§ WORK TO BE COMPLETED
Render the stretch of data from the line containing "Point (349, 502) is more forward." through the end as a Markdown table with the columns Row and Line, leaving out blank lines.

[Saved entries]
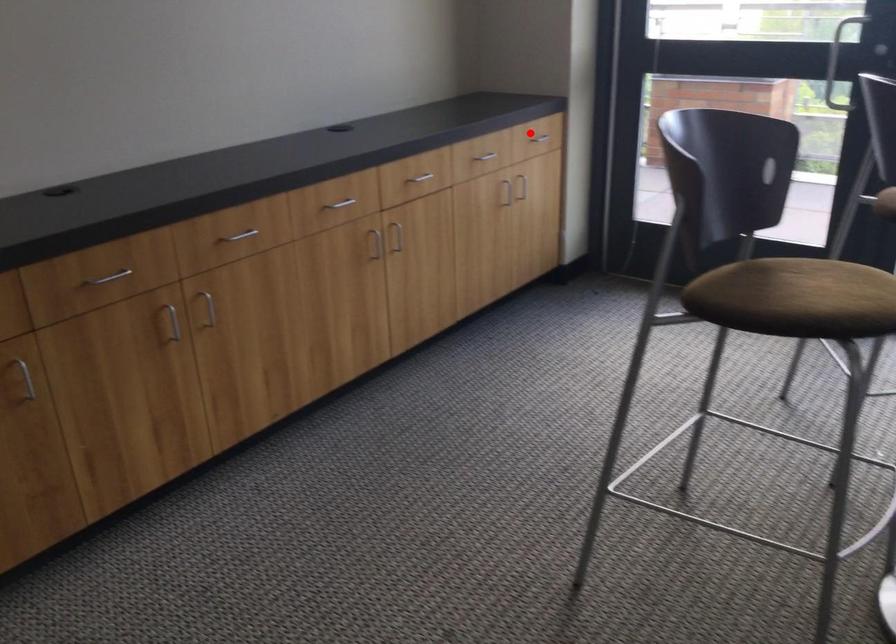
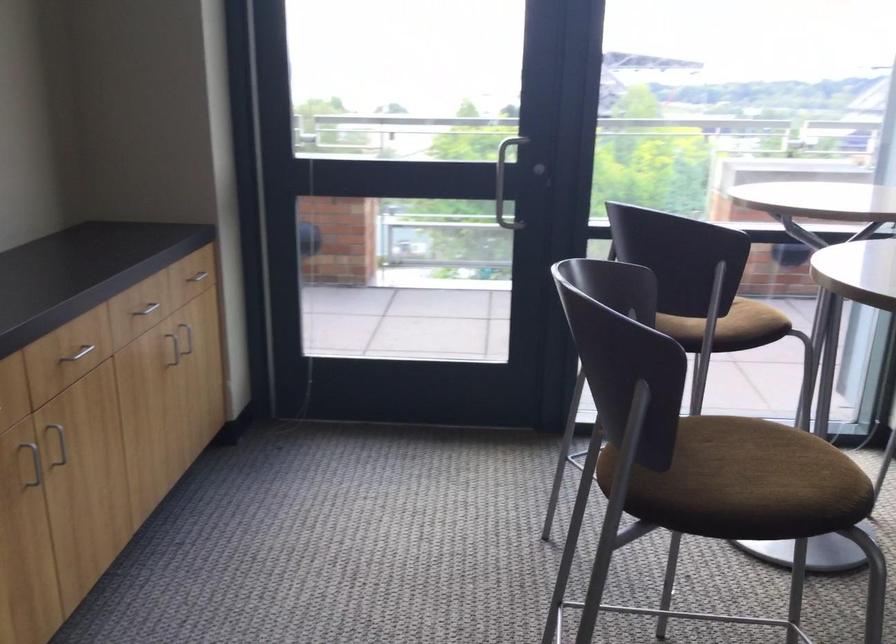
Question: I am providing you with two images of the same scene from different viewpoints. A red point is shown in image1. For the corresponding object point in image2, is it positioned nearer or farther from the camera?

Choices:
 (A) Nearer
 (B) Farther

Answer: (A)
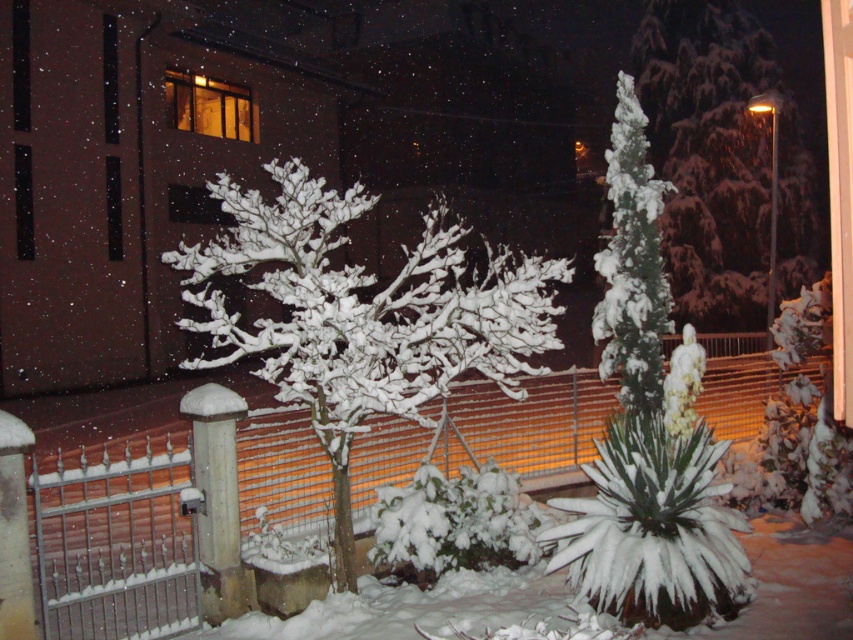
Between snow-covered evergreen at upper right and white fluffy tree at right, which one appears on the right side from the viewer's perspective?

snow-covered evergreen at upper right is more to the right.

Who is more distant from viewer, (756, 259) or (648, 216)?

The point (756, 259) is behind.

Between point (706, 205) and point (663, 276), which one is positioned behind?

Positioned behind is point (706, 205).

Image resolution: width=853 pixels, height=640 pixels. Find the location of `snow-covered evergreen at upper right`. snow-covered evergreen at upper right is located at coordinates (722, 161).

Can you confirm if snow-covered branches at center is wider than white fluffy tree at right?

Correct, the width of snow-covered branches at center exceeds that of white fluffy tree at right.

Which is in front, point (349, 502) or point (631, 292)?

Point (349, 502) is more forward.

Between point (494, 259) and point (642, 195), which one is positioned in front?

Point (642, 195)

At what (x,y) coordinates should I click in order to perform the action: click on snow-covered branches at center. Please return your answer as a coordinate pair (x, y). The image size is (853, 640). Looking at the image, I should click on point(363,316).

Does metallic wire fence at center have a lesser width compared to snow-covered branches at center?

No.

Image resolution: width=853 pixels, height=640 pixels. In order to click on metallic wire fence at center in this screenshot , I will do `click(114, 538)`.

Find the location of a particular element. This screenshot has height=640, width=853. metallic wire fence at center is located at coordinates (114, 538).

§ RESPONSE AREA
| Row | Line |
|---|---|
| 1 | Point (349, 502) is more forward. |
| 2 | Between point (494, 259) and point (642, 195), which one is positioned in front? |
| 3 | Point (642, 195) |
| 4 | At what (x,y) coordinates should I click in order to perform the action: click on snow-covered branches at center. Please return your answer as a coordinate pair (x, y). The image size is (853, 640). Looking at the image, I should click on point(363,316). |
| 5 | Does metallic wire fence at center have a lesser width compared to snow-covered branches at center? |
| 6 | No. |
| 7 | Image resolution: width=853 pixels, height=640 pixels. In order to click on metallic wire fence at center in this screenshot , I will do `click(114, 538)`. |
| 8 | Find the location of a particular element. This screenshot has height=640, width=853. metallic wire fence at center is located at coordinates (114, 538). |